WHAT IS BEING ASKED — Can you quote the lines below exactly, starting at the line with "(477, 552) = (344, 307): grey" and going through the last one?

STUDY MATERIAL —
Segment Open

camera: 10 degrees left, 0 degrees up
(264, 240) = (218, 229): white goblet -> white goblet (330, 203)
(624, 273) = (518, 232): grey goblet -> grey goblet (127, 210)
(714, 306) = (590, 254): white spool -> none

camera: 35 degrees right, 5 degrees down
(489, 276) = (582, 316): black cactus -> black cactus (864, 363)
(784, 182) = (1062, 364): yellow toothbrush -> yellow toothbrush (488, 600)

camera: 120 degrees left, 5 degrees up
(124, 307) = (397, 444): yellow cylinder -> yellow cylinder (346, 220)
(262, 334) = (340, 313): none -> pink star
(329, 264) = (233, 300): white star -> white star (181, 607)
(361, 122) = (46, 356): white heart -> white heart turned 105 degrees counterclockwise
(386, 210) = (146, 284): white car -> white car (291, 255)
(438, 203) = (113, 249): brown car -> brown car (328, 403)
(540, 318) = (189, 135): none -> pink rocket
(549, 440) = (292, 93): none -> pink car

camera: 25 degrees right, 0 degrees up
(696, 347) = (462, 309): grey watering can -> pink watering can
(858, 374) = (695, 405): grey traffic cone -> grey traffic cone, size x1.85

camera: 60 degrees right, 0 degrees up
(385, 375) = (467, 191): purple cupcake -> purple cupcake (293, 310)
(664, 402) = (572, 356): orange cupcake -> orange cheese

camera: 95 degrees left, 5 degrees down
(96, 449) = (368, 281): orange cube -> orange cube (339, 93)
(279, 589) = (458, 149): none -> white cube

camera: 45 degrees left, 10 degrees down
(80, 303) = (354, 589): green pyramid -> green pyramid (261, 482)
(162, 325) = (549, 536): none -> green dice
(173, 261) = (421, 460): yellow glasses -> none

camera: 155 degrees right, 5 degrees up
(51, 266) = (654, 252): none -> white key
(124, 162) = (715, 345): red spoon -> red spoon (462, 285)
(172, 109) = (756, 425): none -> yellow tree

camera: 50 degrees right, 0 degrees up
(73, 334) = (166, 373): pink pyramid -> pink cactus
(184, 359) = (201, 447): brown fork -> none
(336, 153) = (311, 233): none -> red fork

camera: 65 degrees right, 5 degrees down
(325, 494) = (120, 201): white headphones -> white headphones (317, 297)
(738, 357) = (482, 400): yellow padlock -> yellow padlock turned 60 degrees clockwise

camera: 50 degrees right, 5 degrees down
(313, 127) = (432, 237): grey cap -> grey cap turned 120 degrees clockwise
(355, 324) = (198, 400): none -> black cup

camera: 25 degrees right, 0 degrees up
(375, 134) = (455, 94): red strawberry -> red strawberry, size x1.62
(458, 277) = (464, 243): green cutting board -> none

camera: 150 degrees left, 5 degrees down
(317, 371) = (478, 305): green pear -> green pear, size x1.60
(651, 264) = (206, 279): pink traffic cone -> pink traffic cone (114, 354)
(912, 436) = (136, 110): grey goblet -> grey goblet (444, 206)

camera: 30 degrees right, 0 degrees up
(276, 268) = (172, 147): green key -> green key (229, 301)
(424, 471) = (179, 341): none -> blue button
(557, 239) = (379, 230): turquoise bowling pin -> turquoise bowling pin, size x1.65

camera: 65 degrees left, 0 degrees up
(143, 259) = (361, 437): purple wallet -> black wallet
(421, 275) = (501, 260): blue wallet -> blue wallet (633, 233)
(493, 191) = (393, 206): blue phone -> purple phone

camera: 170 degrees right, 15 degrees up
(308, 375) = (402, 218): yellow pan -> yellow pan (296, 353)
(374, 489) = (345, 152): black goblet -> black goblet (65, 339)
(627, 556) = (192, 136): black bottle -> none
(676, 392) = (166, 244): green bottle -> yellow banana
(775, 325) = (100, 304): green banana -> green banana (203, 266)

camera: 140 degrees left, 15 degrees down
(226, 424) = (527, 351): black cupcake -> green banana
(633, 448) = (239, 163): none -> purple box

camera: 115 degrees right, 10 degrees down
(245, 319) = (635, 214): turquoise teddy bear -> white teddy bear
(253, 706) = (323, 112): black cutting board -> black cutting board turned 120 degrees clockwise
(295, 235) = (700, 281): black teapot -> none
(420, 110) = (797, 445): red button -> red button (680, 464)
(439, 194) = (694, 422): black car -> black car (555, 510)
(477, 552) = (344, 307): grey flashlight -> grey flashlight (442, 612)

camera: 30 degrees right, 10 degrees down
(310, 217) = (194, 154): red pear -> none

Segment Closed

RESPONSE TO THE TASK —
(477, 552) = (344, 307): grey flashlight -> grey flashlight (442, 612)

camera: 30 degrees right, 10 degrees down
(310, 217) = (194, 154): red pear -> none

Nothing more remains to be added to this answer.